··· TASK INPUTS
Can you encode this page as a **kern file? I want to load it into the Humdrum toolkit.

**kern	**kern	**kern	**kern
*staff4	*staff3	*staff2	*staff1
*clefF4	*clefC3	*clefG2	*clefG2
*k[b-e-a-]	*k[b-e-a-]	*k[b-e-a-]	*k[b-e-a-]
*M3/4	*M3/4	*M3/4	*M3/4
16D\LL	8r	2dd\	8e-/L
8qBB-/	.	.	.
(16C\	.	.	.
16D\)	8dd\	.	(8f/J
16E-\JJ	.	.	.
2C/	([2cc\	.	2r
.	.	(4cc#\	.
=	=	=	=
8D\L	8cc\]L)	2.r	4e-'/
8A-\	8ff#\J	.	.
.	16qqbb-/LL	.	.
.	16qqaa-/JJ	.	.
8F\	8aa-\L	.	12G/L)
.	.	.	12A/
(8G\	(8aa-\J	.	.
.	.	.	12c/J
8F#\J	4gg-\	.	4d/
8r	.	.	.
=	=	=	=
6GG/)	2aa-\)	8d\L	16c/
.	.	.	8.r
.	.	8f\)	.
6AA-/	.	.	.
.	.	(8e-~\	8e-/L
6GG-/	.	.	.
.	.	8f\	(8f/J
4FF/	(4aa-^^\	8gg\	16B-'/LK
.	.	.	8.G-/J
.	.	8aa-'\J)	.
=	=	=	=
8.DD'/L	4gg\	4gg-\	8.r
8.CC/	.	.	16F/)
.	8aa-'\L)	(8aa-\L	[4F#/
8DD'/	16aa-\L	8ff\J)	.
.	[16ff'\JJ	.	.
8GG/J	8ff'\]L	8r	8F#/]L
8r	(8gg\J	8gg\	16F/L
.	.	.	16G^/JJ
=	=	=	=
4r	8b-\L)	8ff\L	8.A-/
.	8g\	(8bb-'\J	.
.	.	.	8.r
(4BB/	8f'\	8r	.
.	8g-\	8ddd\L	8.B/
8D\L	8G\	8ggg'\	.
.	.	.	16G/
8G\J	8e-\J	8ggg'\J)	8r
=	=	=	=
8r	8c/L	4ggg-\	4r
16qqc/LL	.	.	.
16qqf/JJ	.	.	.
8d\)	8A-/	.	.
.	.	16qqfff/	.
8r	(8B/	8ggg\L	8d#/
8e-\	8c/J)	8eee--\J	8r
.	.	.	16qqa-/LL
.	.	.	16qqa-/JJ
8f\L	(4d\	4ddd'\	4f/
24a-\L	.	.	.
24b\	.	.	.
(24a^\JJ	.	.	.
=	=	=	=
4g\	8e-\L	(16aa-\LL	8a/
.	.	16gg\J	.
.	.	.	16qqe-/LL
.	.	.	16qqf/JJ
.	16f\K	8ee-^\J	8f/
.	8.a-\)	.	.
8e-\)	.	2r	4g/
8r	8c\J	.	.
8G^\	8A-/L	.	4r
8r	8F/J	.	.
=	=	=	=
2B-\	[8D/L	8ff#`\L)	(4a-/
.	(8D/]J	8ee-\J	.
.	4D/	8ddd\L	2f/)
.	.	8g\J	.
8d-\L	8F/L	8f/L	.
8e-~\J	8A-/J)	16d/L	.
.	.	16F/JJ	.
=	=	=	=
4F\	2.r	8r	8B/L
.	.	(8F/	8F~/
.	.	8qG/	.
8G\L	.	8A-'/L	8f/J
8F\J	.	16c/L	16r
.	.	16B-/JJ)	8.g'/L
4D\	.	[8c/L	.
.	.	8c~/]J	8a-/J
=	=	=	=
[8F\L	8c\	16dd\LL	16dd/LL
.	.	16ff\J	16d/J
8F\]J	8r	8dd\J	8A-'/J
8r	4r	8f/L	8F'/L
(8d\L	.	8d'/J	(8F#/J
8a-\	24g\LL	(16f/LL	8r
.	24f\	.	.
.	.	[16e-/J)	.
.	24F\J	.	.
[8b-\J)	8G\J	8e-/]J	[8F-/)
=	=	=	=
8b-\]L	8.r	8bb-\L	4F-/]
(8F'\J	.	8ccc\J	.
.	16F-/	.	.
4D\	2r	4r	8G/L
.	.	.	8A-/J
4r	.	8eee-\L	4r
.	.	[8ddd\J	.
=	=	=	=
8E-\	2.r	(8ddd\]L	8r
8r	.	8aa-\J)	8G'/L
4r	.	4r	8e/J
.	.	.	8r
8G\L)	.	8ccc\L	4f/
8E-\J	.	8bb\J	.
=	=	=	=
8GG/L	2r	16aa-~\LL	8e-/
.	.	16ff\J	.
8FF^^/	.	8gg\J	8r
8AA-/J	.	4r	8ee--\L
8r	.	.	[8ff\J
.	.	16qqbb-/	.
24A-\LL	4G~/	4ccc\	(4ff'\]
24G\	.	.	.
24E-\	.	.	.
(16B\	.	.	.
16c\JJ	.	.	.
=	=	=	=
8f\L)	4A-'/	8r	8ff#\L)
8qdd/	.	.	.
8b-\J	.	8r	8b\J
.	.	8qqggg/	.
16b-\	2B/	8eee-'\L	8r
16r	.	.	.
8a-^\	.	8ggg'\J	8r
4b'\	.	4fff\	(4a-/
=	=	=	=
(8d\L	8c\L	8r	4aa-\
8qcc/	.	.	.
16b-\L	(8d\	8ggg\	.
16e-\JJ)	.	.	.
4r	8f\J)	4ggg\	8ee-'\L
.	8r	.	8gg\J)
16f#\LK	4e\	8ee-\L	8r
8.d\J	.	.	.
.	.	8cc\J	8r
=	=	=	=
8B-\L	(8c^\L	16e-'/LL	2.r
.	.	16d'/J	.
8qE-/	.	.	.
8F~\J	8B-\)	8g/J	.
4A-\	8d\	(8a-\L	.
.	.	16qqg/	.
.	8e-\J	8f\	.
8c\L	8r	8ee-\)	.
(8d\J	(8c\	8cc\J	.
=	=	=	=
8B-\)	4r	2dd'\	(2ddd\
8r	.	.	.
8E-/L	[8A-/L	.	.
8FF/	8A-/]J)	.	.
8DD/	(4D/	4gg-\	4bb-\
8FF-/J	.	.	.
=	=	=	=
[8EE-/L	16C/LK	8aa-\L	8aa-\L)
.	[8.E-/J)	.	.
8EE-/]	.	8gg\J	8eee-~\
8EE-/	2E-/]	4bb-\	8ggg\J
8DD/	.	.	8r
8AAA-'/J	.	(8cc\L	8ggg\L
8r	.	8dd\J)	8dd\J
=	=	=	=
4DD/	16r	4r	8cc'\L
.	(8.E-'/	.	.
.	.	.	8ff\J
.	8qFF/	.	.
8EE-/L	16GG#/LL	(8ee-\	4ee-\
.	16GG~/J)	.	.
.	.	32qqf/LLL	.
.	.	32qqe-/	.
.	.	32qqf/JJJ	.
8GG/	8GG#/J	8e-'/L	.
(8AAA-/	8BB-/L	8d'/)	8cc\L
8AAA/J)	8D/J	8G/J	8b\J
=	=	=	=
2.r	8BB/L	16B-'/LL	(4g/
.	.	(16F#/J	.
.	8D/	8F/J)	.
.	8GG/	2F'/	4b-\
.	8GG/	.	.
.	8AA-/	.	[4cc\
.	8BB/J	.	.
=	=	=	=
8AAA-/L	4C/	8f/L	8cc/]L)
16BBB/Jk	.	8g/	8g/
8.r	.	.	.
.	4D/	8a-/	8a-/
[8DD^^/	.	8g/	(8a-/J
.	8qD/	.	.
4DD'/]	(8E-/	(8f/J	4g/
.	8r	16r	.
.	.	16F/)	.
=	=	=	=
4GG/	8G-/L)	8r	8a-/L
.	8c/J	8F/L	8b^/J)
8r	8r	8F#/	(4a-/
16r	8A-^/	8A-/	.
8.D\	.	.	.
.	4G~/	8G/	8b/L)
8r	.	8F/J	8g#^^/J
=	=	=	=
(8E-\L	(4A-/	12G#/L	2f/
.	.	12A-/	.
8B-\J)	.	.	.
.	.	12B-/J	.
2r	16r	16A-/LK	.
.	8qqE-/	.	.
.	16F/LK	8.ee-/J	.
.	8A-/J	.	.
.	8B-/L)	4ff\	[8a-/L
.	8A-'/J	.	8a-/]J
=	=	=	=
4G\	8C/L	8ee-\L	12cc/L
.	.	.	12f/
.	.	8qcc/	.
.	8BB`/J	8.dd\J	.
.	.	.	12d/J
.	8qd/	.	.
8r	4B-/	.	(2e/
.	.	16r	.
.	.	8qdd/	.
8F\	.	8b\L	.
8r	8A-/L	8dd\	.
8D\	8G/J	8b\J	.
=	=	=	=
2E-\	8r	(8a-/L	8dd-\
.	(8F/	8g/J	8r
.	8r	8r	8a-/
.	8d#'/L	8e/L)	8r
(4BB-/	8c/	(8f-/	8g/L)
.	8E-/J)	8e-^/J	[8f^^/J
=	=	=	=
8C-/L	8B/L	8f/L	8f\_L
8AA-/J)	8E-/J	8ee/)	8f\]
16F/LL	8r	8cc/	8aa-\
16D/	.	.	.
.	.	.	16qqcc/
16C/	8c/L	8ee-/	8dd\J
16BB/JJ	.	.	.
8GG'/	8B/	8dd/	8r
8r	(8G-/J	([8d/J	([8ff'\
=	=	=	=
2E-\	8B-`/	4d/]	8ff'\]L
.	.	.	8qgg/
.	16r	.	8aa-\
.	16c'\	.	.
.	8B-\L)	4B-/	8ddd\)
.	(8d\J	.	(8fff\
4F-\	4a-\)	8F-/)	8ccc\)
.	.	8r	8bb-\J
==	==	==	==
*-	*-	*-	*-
······
··· TASK INPUTS
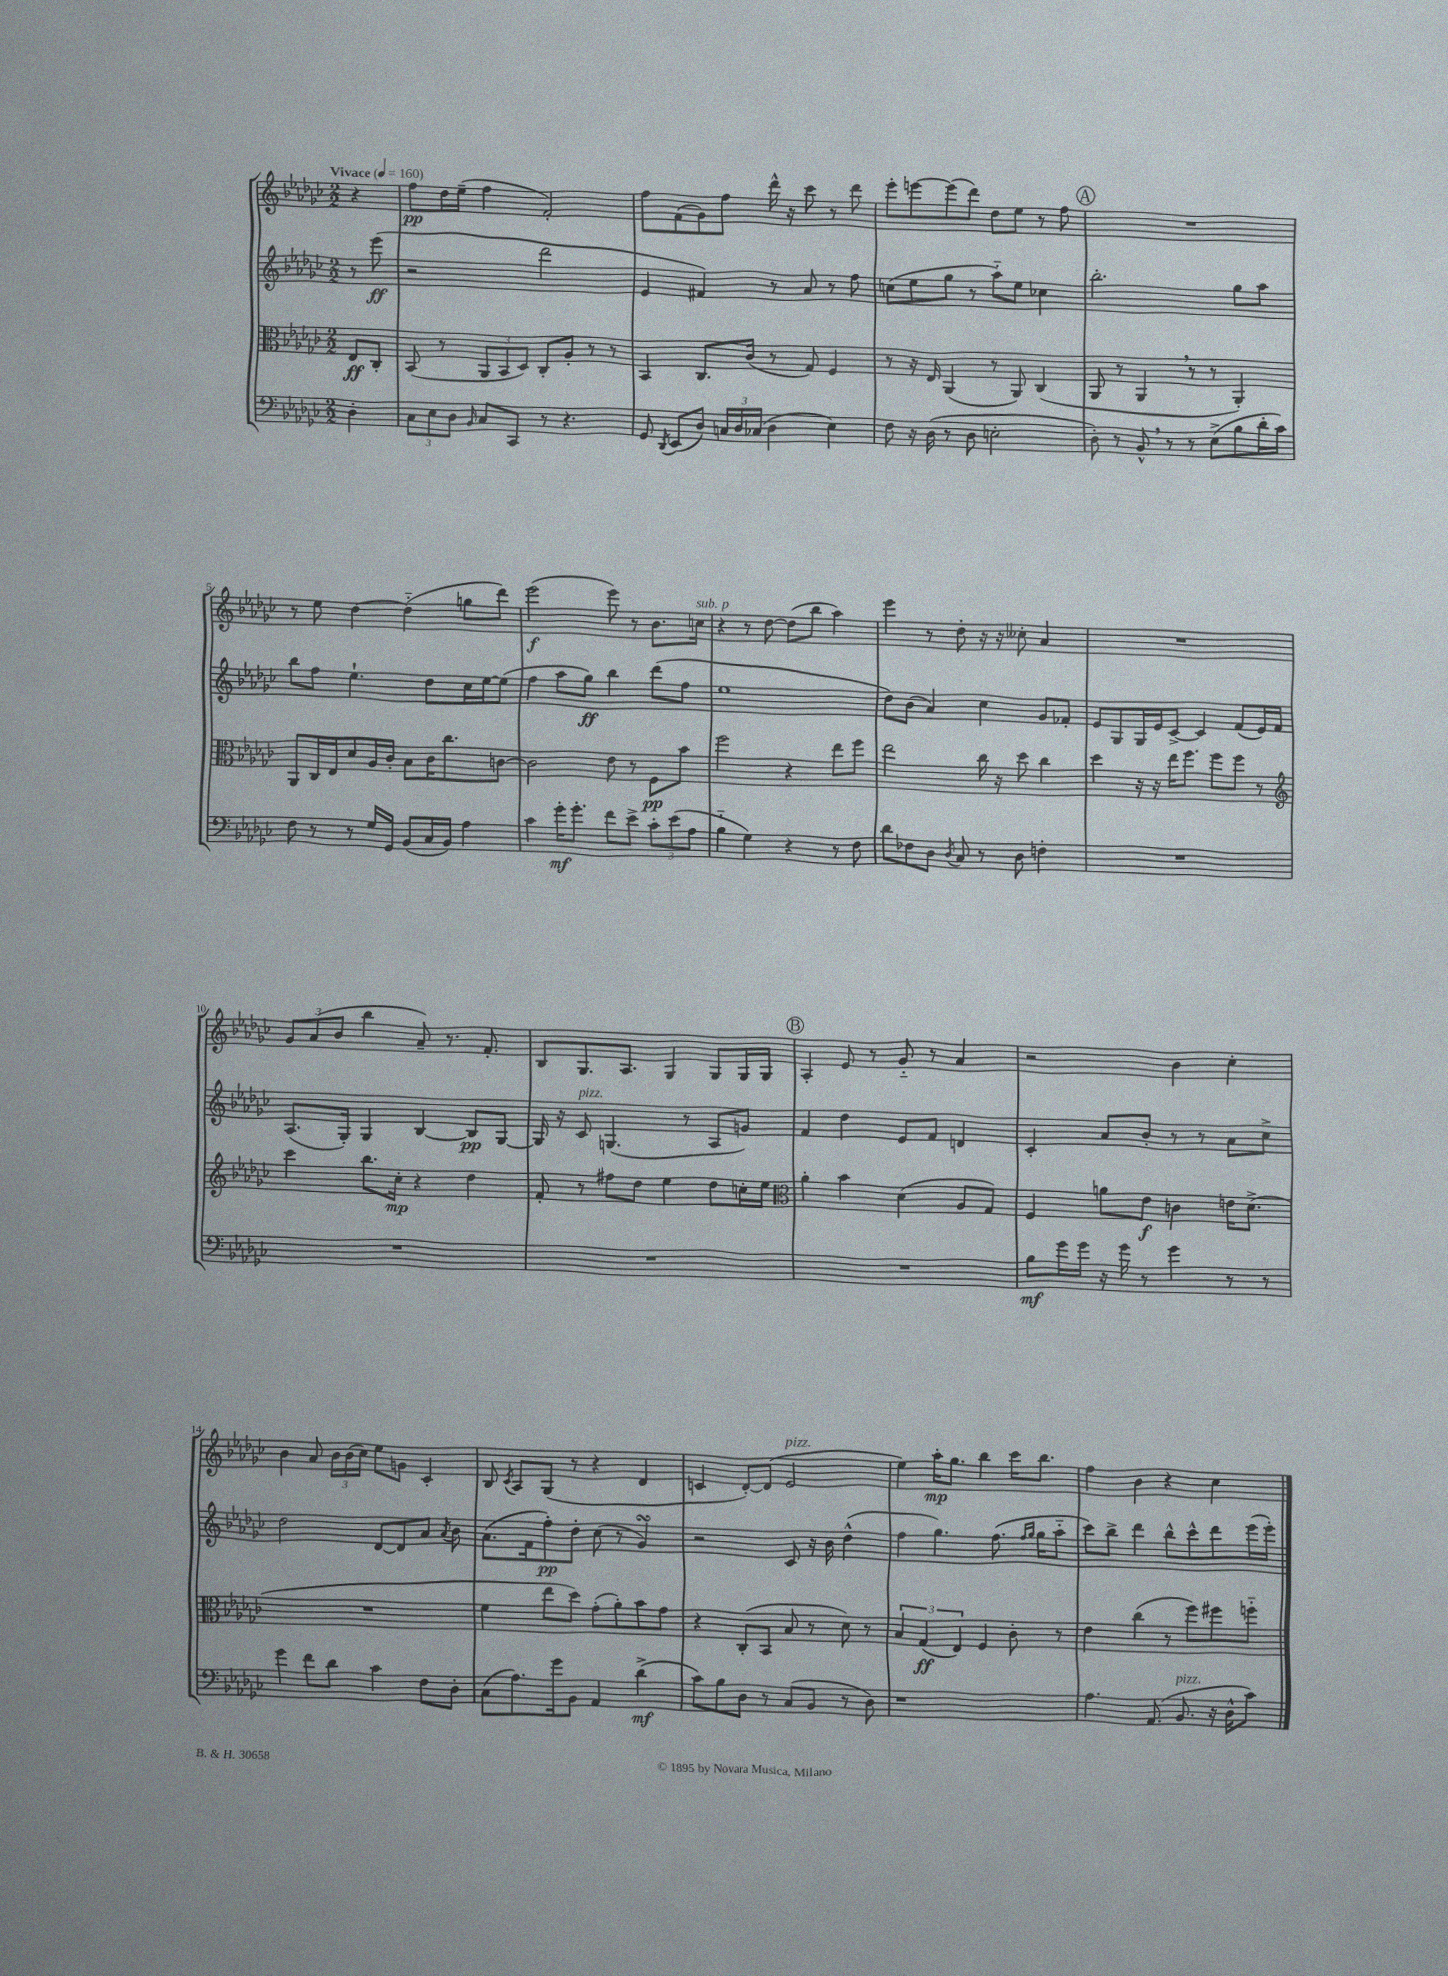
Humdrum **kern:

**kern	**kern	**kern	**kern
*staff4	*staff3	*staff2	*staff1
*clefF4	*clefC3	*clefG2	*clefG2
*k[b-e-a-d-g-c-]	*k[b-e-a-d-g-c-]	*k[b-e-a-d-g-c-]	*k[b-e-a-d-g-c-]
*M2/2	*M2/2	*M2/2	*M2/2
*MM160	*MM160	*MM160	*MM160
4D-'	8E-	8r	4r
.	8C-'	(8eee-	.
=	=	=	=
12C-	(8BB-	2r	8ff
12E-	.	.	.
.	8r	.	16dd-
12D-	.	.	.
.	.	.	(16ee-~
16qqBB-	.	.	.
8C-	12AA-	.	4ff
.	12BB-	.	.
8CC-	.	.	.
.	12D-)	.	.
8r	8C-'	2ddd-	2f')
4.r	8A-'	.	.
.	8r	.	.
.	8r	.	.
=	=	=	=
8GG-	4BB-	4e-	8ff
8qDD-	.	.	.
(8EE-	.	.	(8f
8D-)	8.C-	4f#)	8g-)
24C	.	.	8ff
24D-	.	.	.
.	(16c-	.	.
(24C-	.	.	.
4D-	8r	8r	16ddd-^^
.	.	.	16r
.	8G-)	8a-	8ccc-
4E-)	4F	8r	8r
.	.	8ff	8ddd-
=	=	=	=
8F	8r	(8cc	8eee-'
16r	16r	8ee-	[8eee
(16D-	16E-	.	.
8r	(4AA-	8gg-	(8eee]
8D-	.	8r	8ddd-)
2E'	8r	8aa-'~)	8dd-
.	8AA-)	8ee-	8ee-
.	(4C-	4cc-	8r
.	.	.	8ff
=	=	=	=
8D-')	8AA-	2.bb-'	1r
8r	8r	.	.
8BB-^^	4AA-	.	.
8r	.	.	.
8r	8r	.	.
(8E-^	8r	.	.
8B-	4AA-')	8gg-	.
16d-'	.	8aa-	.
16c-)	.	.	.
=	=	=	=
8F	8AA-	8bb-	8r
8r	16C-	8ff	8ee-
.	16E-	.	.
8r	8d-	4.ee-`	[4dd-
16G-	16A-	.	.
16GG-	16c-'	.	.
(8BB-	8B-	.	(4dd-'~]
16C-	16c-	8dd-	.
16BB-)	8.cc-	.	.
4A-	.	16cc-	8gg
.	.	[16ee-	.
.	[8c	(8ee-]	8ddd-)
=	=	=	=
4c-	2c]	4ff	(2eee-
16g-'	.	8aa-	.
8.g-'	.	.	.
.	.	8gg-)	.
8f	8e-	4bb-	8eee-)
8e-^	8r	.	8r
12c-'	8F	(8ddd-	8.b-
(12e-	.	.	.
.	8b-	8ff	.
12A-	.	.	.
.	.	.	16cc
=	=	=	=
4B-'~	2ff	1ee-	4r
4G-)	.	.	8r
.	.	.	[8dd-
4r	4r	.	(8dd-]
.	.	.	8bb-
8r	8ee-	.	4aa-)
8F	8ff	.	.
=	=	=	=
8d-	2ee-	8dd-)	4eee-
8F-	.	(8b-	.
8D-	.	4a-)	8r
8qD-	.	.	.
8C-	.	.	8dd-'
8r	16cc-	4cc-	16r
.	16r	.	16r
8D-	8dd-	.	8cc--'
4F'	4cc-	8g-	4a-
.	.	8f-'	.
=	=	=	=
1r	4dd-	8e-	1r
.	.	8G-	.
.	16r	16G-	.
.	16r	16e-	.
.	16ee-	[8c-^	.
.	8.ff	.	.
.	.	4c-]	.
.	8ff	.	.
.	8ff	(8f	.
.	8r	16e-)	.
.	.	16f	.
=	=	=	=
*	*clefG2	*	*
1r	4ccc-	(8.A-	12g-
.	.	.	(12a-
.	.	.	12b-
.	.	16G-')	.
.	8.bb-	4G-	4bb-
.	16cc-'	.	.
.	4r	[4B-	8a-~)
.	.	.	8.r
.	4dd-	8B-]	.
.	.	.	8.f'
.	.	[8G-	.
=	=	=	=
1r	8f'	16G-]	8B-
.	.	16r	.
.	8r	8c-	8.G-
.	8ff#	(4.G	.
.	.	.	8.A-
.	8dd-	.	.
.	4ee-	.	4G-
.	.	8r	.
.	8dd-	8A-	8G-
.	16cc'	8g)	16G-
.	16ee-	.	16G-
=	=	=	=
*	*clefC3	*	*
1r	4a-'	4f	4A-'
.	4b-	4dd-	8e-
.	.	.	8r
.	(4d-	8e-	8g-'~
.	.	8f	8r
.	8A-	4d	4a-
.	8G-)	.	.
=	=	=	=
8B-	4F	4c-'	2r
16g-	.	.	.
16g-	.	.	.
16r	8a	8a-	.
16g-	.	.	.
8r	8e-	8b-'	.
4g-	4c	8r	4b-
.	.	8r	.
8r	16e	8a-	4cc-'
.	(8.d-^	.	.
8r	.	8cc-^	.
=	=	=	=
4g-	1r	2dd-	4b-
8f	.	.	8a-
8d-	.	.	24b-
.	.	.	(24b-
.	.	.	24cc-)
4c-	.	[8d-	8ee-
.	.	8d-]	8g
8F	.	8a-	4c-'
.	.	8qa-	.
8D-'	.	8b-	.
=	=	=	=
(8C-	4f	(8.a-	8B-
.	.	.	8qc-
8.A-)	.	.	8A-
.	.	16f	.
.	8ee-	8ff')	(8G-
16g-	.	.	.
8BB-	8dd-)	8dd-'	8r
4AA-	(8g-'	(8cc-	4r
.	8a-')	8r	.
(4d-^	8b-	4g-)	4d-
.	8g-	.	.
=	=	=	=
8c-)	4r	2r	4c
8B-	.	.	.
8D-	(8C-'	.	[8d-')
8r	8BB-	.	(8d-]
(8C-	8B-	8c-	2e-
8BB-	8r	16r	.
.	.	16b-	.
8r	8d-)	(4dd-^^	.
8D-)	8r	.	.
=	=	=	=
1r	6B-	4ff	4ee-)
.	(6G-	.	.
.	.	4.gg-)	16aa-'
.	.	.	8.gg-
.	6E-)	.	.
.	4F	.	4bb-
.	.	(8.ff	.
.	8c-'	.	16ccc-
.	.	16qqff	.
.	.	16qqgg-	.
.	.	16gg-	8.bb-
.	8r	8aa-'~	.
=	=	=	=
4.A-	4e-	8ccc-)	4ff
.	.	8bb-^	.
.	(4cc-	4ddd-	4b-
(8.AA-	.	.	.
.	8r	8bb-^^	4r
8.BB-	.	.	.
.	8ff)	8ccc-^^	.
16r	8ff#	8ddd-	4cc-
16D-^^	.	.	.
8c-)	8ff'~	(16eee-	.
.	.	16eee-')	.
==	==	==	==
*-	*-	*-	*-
······
GIVEN REQUEST – How many lines in the entries above contain the string "Humdrum", matching case exactly? Reply with the number alone.

SOLUTION TO THE EXERCISE – 2